Read the records below. Copy each line where the string "relocated" occurs.

(RECORDS FOR THE EXERCISE)

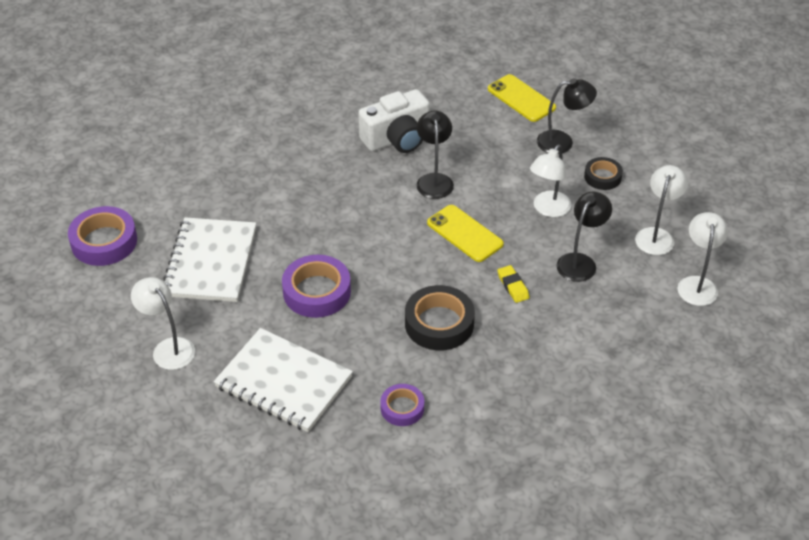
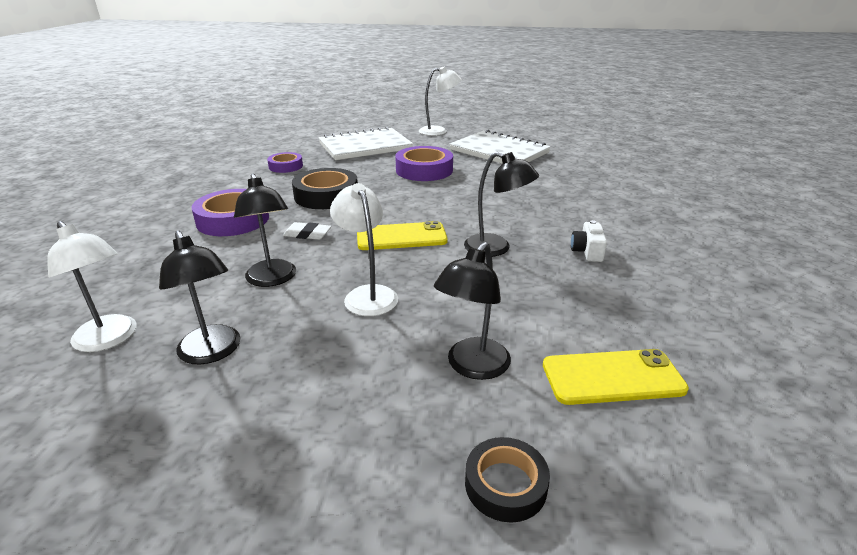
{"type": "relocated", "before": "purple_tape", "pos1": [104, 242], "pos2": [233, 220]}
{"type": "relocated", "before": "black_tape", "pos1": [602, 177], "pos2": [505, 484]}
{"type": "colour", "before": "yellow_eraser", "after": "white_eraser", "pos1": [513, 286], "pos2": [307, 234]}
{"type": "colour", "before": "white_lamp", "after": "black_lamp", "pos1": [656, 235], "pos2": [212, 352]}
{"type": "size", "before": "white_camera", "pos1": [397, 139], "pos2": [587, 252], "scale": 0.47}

(End RECORDS FOR THE EXERCISE)

*REPLY TO THE TASK:*
{"type": "relocated", "before": "purple_tape", "pos1": [104, 242], "pos2": [233, 220]}
{"type": "relocated", "before": "black_tape", "pos1": [602, 177], "pos2": [505, 484]}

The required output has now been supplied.